▸ DIRECTIONS:
Would you retype, word for word, the line with "pink benitonok <456,255>" and every line after it through the end of the records below?
· · · ·
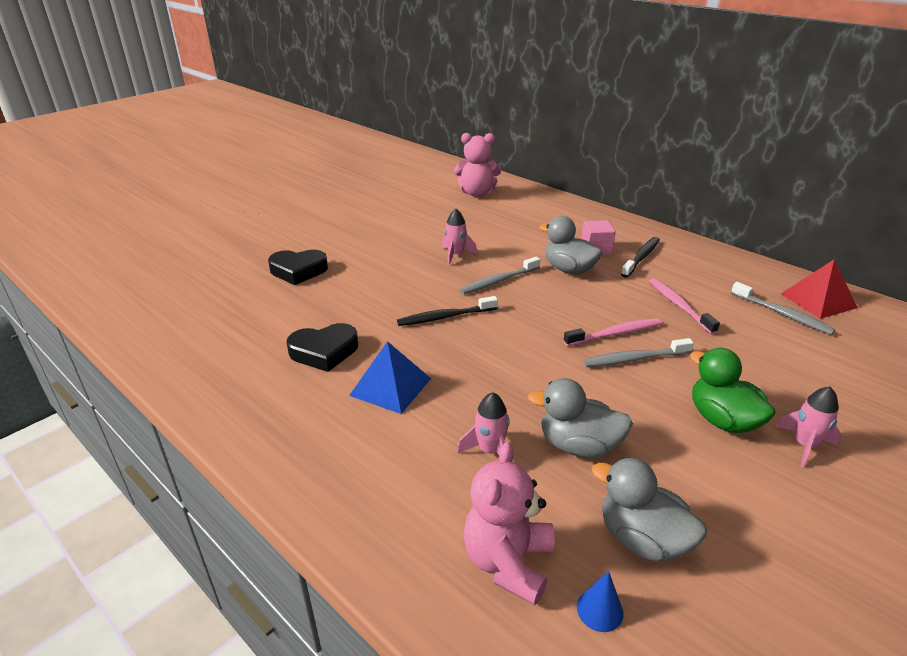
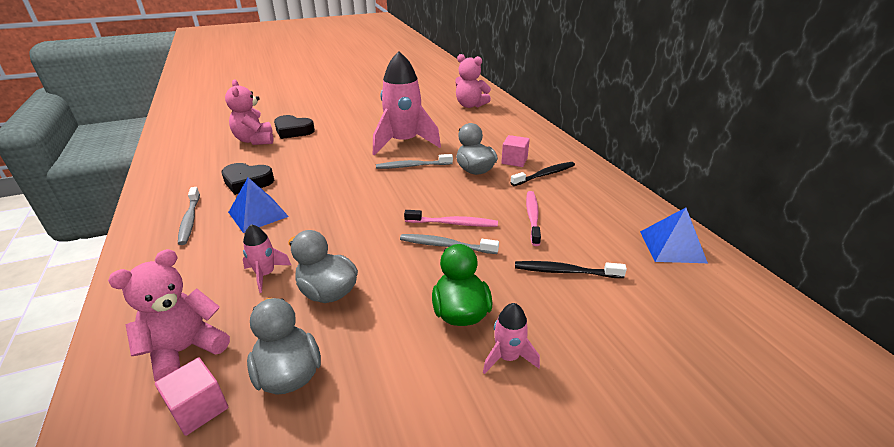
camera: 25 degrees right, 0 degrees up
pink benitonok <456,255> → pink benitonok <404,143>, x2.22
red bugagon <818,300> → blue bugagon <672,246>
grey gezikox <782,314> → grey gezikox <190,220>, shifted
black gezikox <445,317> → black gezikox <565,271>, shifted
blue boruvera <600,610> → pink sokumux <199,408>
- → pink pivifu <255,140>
· · · ·
▸ YOUR RESPONSE:
pink benitonok <456,255> → pink benitonok <404,143>, x2.22
red bugagon <818,300> → blue bugagon <672,246>
grey gezikox <782,314> → grey gezikox <190,220>, shifted
black gezikox <445,317> → black gezikox <565,271>, shifted
blue boruvera <600,610> → pink sokumux <199,408>
- → pink pivifu <255,140>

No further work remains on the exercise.